When you return the data, keep every line exactly as it is and leave out the pictures.

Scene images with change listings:
* * * * * * *

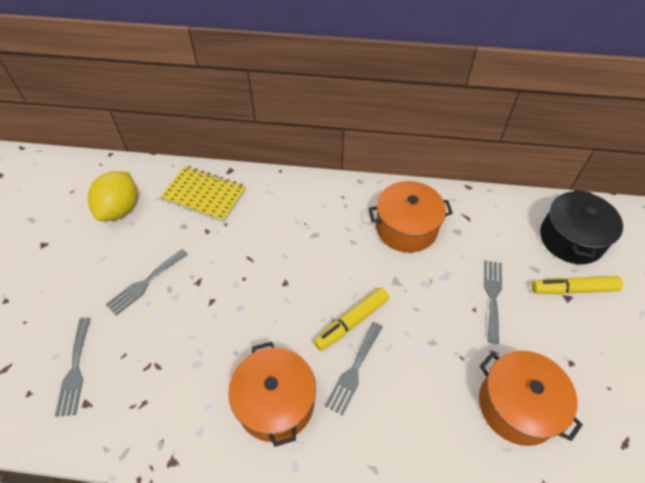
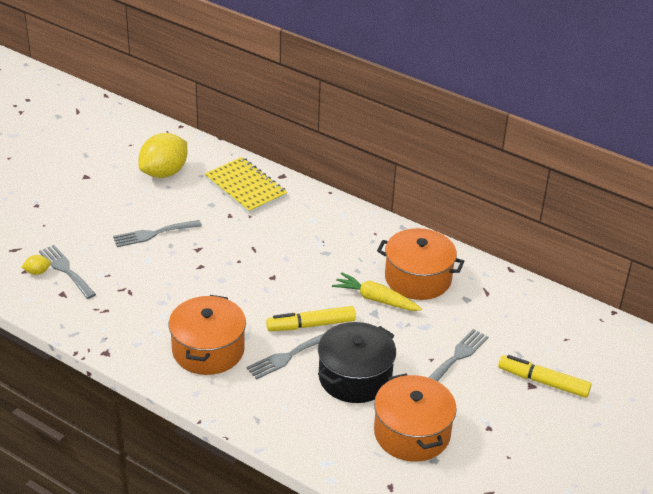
camera: 25 degrees right, 15 degrees down
(44, 387) = (37, 272): none -> yellow lemon
(75, 370) = (66, 270): grey fork -> grey fork turned 120 degrees clockwise
(387, 266) = (376, 299): none -> yellow carrot
(571, 239) = (580, 346): black pot -> black pot (355, 377)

* * * * * * *

◆ Result:
camera: 25 degrees right, 15 degrees down
(44, 387) = (37, 272): none -> yellow lemon
(75, 370) = (66, 270): grey fork -> grey fork turned 120 degrees clockwise
(387, 266) = (376, 299): none -> yellow carrot
(571, 239) = (580, 346): black pot -> black pot (355, 377)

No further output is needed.